TO DO → Below are records to reproduce in full; copy them exactly but keep the pictures out.

[Records drawn from a dataset]
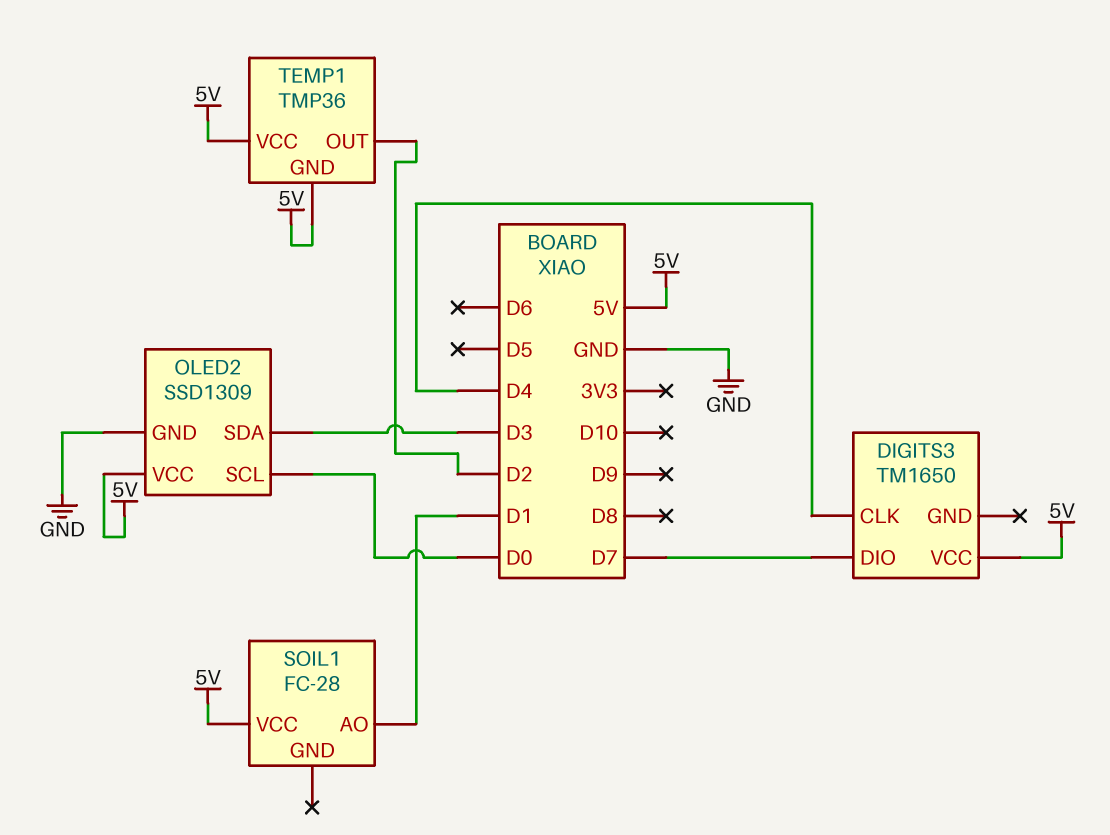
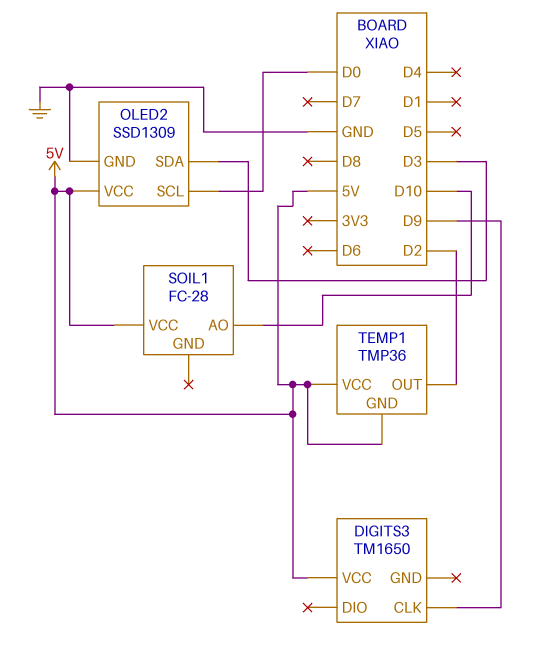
DIGITS3 pin CLK: D4 -> D9
DIGITS3 pin DIO: D7 -> none
SOIL1 pin AO: D1 -> D10

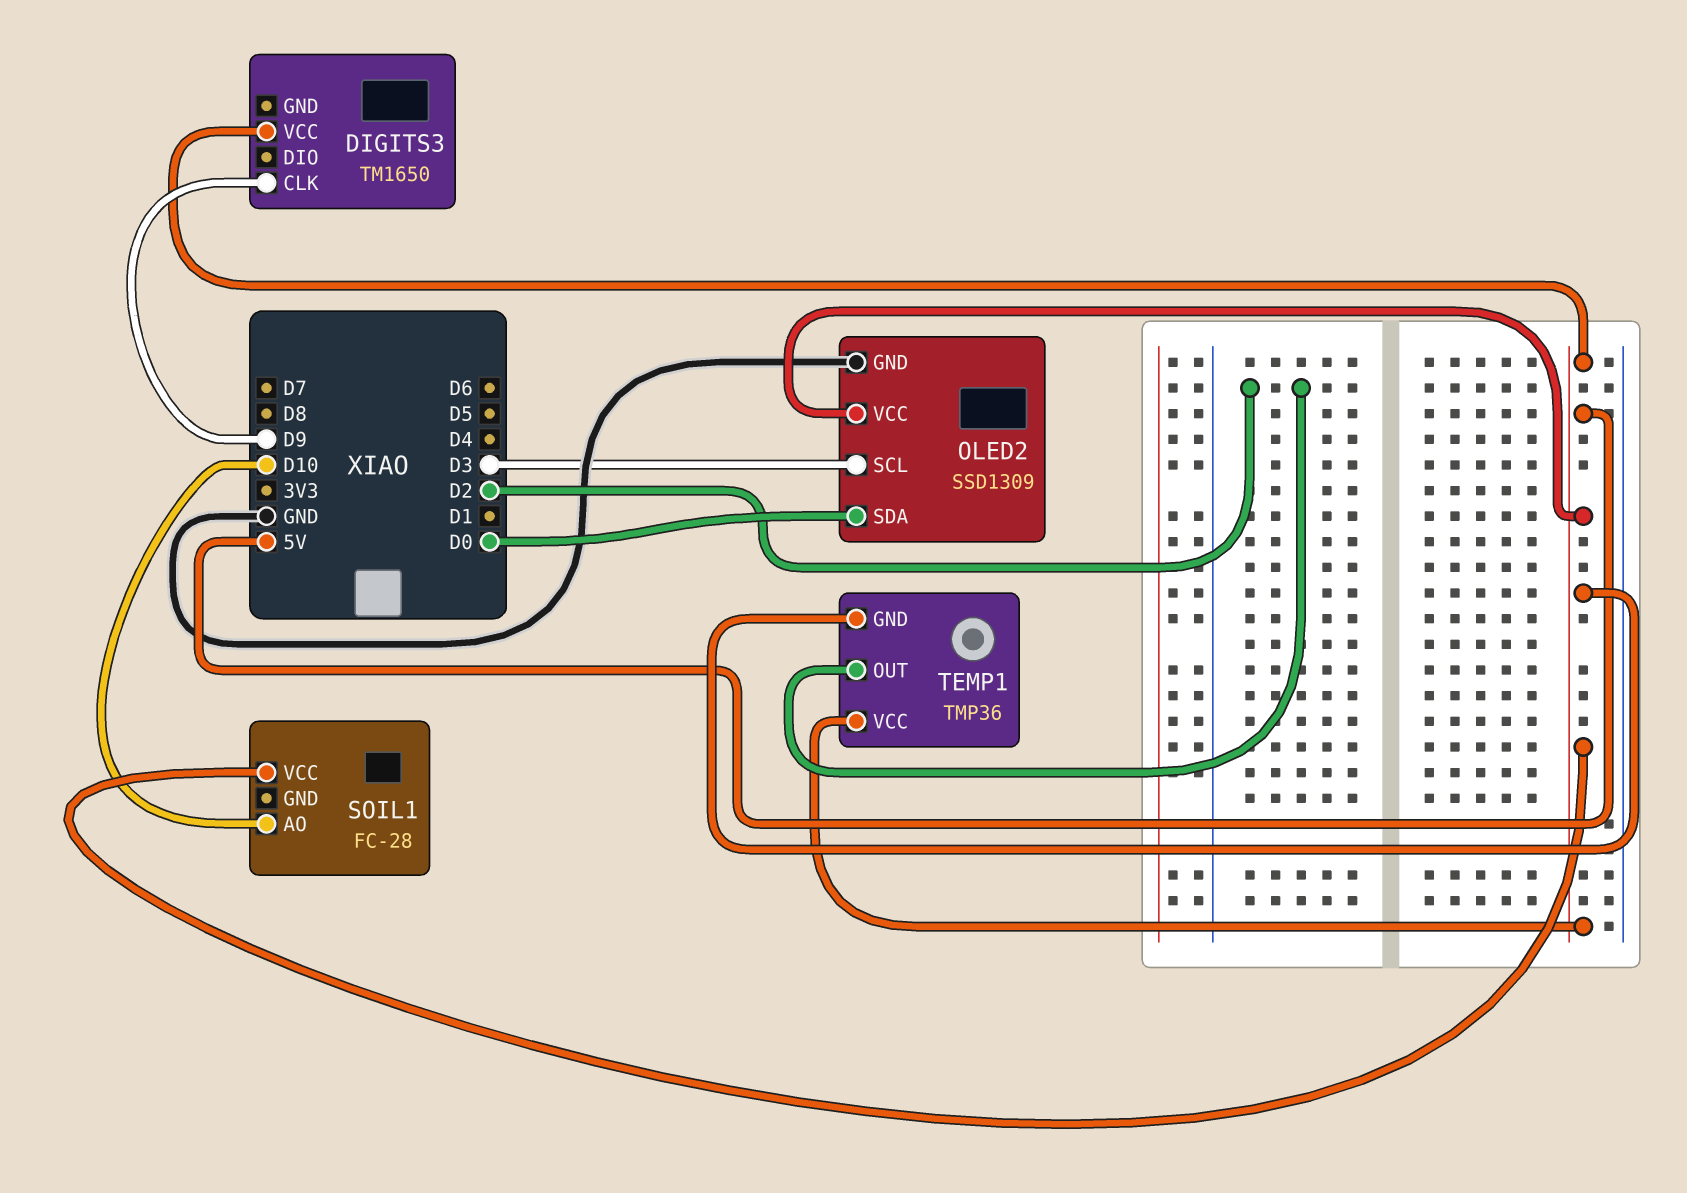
OLED2 pin SCL: D0 -> D3
OLED2 pin SDA: D3 -> D0

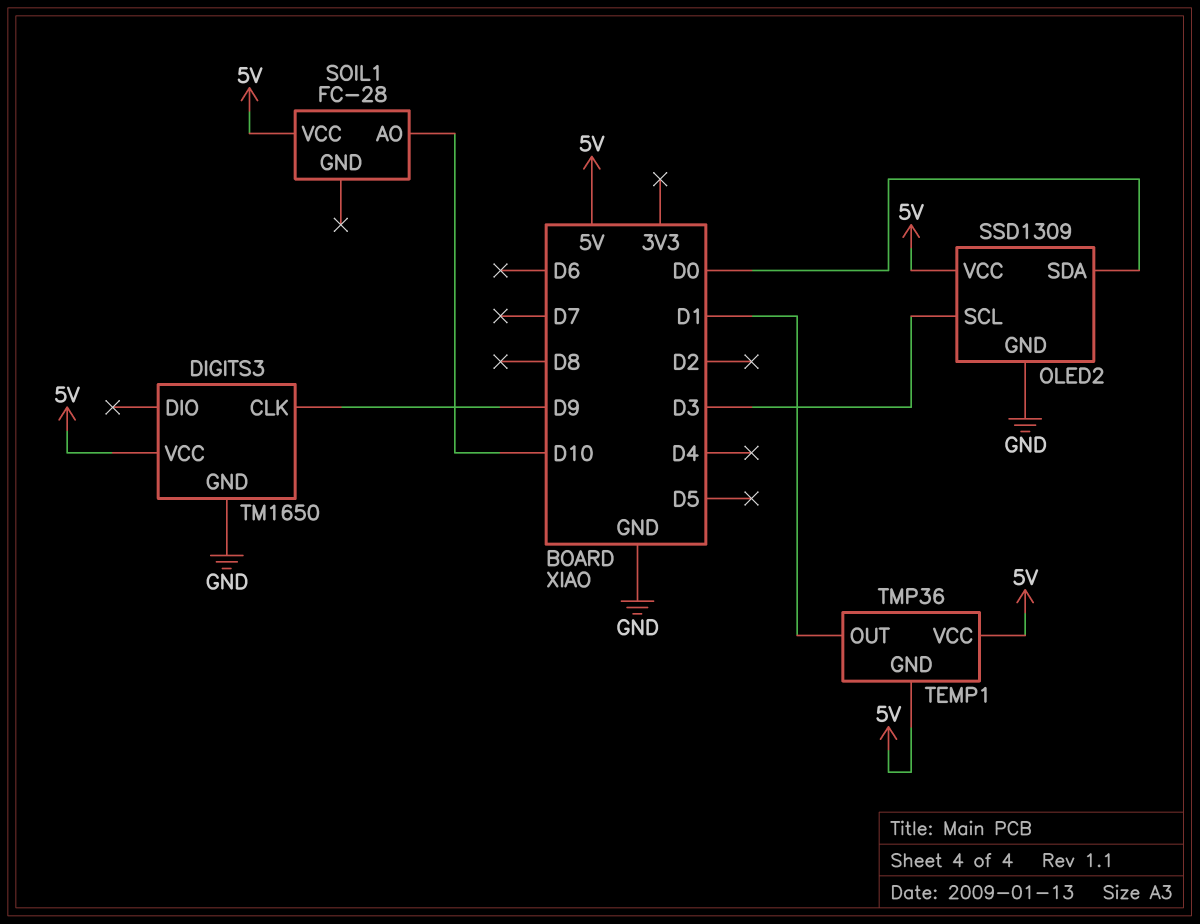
DIGITS3 pin GND: none -> GND
TEMP1 pin OUT: D2 -> D1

WRITTEN ANSWER →
DIGITS3 pin CLK: D4 -> D9
DIGITS3 pin DIO: D7 -> none
SOIL1 pin AO: D1 -> D10

OLED2 pin SCL: D0 -> D3
OLED2 pin SDA: D3 -> D0

DIGITS3 pin GND: none -> GND
TEMP1 pin OUT: D2 -> D1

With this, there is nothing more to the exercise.